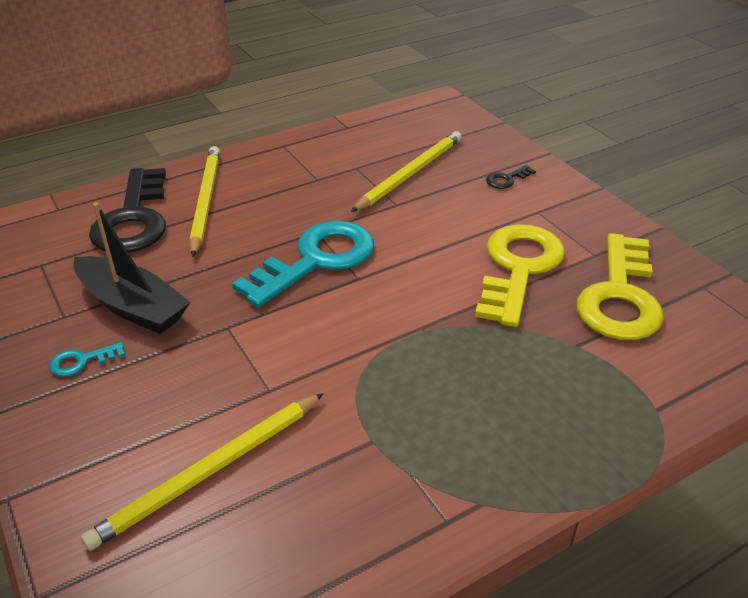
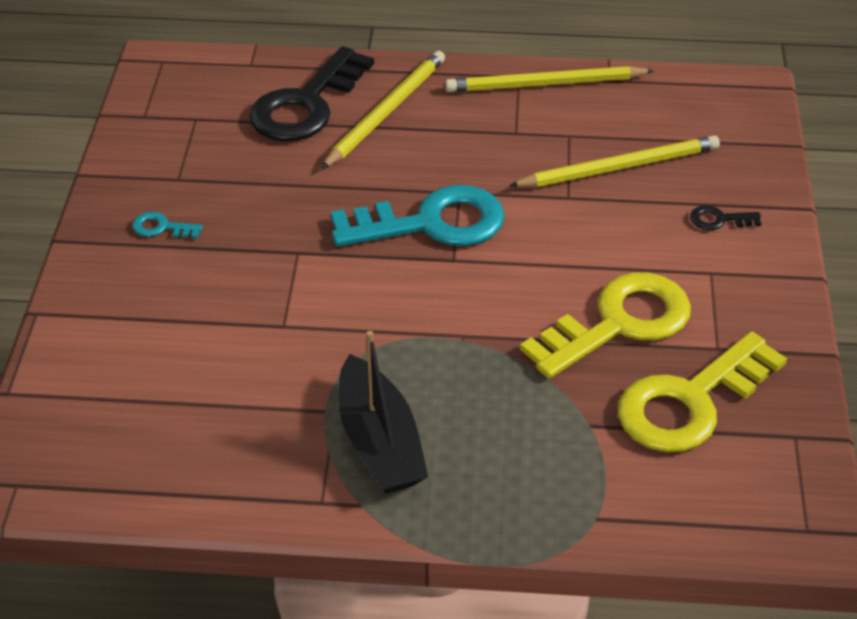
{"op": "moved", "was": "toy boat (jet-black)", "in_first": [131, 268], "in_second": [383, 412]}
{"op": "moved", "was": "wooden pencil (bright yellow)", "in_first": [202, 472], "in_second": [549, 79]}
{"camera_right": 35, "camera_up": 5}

▶ _Work request_: Transcribe the listing exactly, skipping pictures.

▶ _Written response_:
{"op": "moved", "was": "toy boat (jet-black)", "in_first": [131, 268], "in_second": [383, 412]}
{"op": "moved", "was": "wooden pencil (bright yellow)", "in_first": [202, 472], "in_second": [549, 79]}
{"camera_right": 35, "camera_up": 5}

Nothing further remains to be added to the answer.